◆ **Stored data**
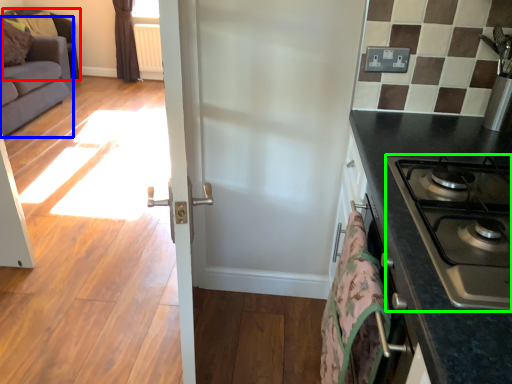
Question: Considering the real-world distances, which object is closest to armchair (highlighted by a red box)? studio couch (highlighted by a blue box) or gas stove (highlighted by a green box).

Choices:
 (A) studio couch
 (B) gas stove

Answer: (A)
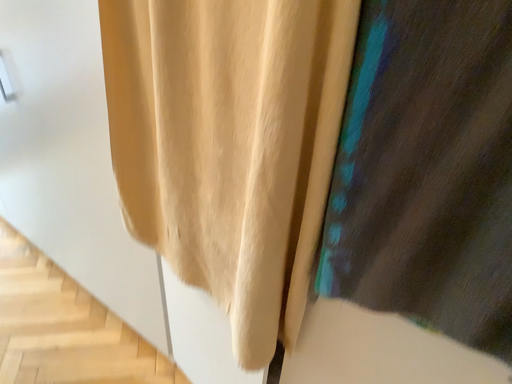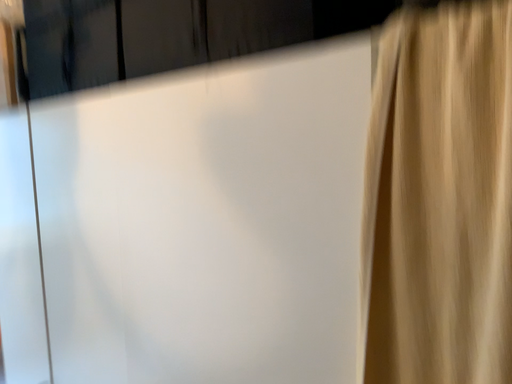
Question: Which way did the camera rotate in the video?

Choices:
 (A) rotated right
 (B) rotated left

Answer: (B)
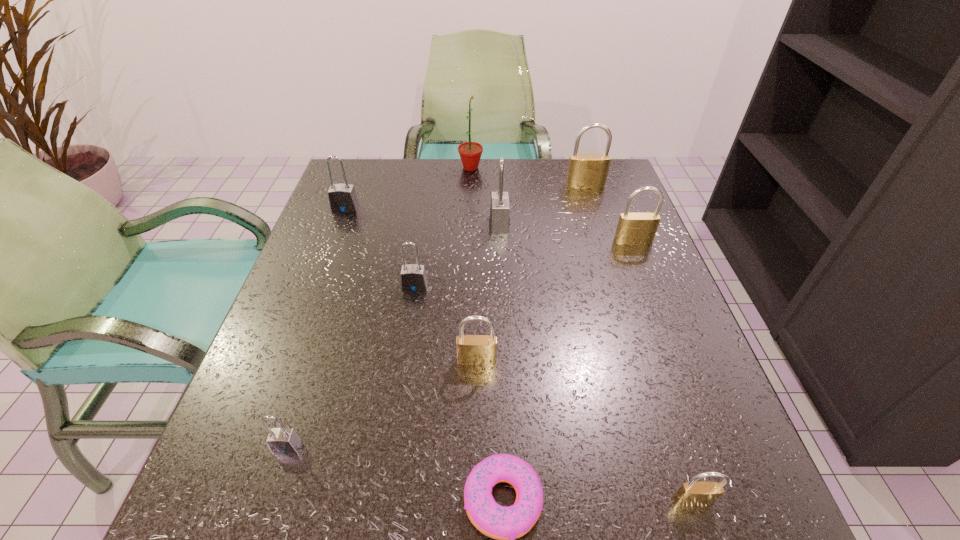
Find the location of a particular element. The height and width of the screenshot is (540, 960). free point between the fourth farthest padlock and the sunflower is located at coordinates (552, 204).

Locate an element on the screen. free space between the fourth farthest padlock and the smallest brass padlock is located at coordinates (663, 371).

Where is `vacant point located between the third farthest brass padlock and the seventh nearest object`? Image resolution: width=960 pixels, height=540 pixels. vacant point located between the third farthest brass padlock and the seventh nearest object is located at coordinates (488, 292).

The height and width of the screenshot is (540, 960). I want to click on vacant space that's between the nearest padlock and the tallest object, so click(x=582, y=334).

You are a GUI agent. You are given a task and a screenshot of the screen. Output one action in this format:
    pyautogui.click(x=<x>, y=<y>)
    Task: Click on the unoccupied area between the third nearest brass padlock and the third farthest gray padlock
    The image size is (960, 540).
    Given the screenshot: What is the action you would take?
    pyautogui.click(x=524, y=264)

Where is `object that stands as the second closest to the biggest gray padlock`? This screenshot has height=540, width=960. object that stands as the second closest to the biggest gray padlock is located at coordinates (585, 171).

Locate an element on the screen. This screenshot has width=960, height=540. the fourth closest object to the second nearest brass padlock is located at coordinates (692, 493).

Identify the location of padlock object that ranks as the second closest to the pink doughnut. (692, 493).

This screenshot has width=960, height=540. I want to click on the third closest padlock relative to the biggest brass padlock, so click(x=413, y=276).

Image resolution: width=960 pixels, height=540 pixels. I want to click on brass padlock that is the third closest one to the nearest padlock, so click(585, 171).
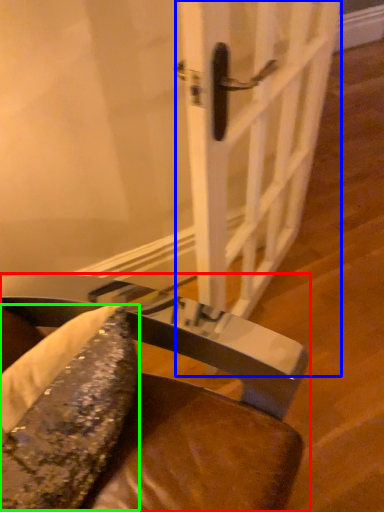
Question: Based on their relative distances, which object is farther from chair (highlighted by a red box)? Choose from door (highlighted by a blue box) and food (highlighted by a green box).

Choices:
 (A) door
 (B) food

Answer: (A)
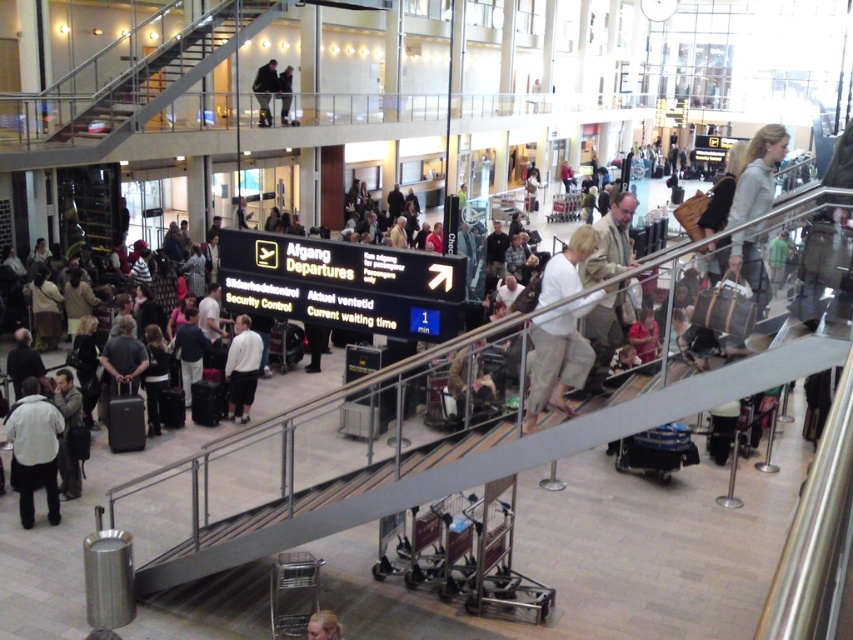
You are a passenger at the airport and need to reach the security control. You see a metallic staircase at upper left and a light beige fabric jacket at upper right. Which object should you go towards to locate the security control area?

You should go towards the metallic staircase at upper left because it is positioned to the left of the light beige fabric jacket at upper right, which is likely closer to the security control area indicated by the signboard.

From the picture: You are a passenger at the airport and need to reach the departure gates. You see a metallic staircase at upper left. Is the staircase located closer to the digital signboard or further away from it?

The metallic staircase at upper left is located at point [144,74]. Since the digital signboard is at the center of the scene, the staircase is positioned at the upper left corner, making it further away from the signboard compared to other elements in the center.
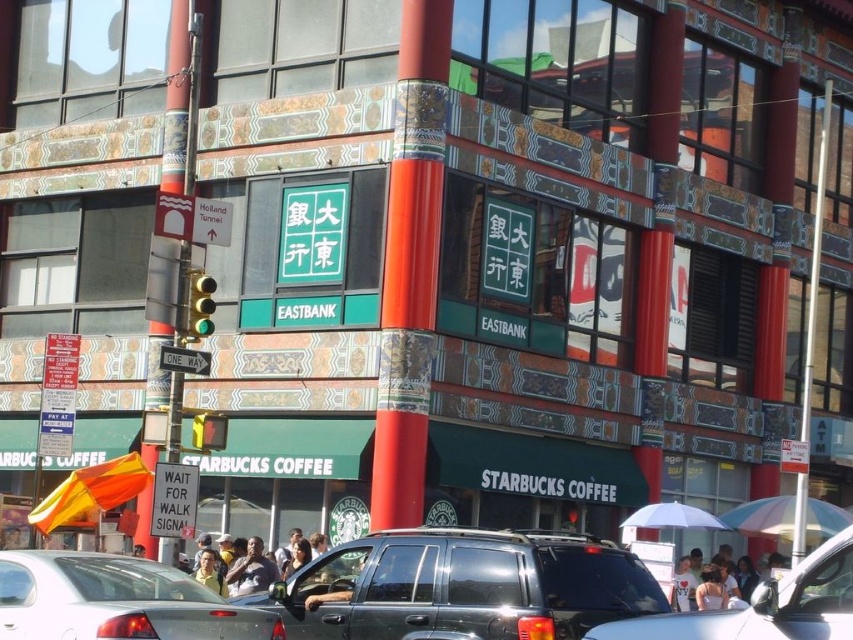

◆ **What to work on**
How many lines in the material above contain the word "food"? Reply with the number alone.

◆ **Correct answer**
2